# What is required
In the listing below, a line holding "camera: 20 degrees right, 15 degrees up" and a line holding "(862, 470) = (411, 388): none -> brown banana" mark the range. Retype both exactly, with all lines between them.

# Extracted records
######
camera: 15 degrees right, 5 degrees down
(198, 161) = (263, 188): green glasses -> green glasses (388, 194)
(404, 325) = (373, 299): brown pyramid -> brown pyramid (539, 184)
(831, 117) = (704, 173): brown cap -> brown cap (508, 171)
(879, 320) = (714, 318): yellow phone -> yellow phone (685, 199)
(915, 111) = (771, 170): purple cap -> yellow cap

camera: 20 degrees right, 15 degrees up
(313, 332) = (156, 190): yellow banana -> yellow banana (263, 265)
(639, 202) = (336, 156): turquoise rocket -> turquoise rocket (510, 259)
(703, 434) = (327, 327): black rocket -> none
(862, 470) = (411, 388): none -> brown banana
######
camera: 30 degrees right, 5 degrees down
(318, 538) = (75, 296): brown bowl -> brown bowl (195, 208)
######
# Reply to the exercise
camera: 20 degrees right, 15 degrees up
(313, 332) = (156, 190): yellow banana -> yellow banana (263, 265)
(639, 202) = (336, 156): turquoise rocket -> turquoise rocket (510, 259)
(703, 434) = (327, 327): black rocket -> none
(862, 470) = (411, 388): none -> brown banana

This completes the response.